_What you have to do_
Take the data below and write it out exactly, except for the pictures.

_Data extract_
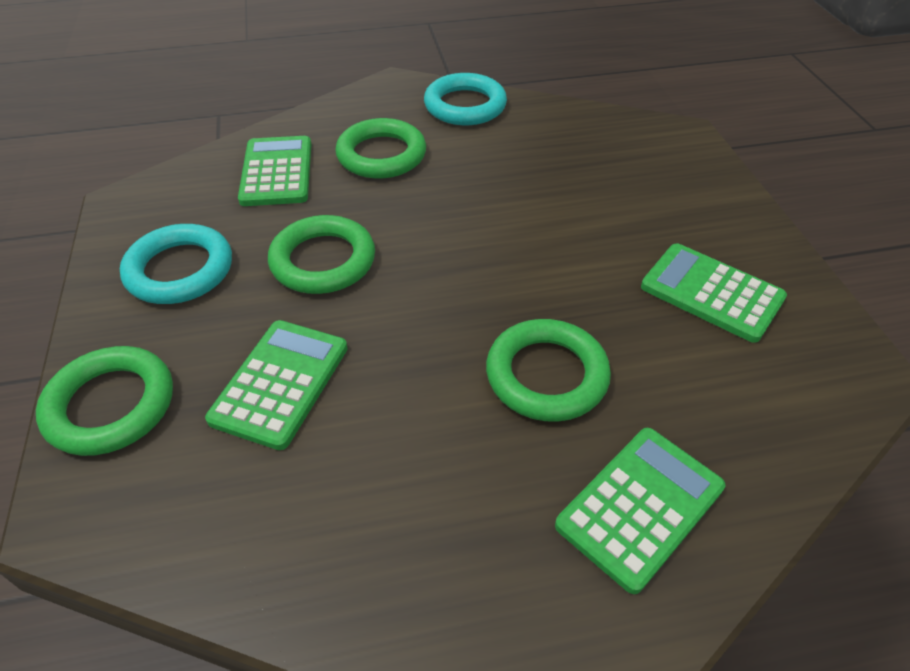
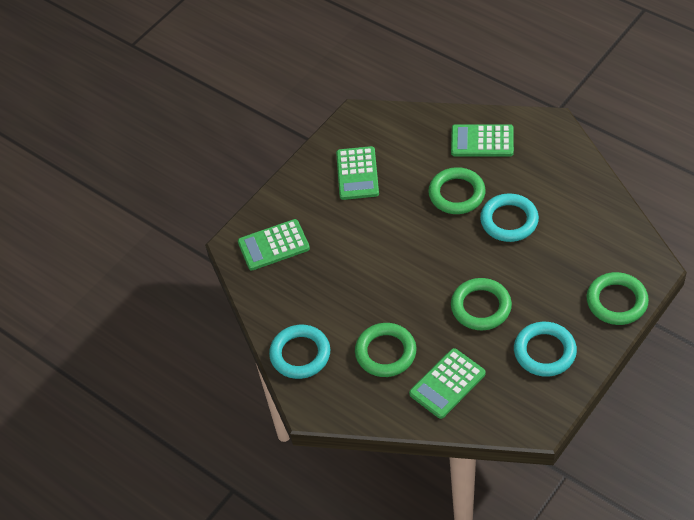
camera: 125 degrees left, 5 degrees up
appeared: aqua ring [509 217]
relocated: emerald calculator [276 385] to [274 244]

_Response box_
camera: 125 degrees left, 5 degrees up
appeared: aqua ring [509 217]
relocated: emerald calculator [276 385] to [274 244]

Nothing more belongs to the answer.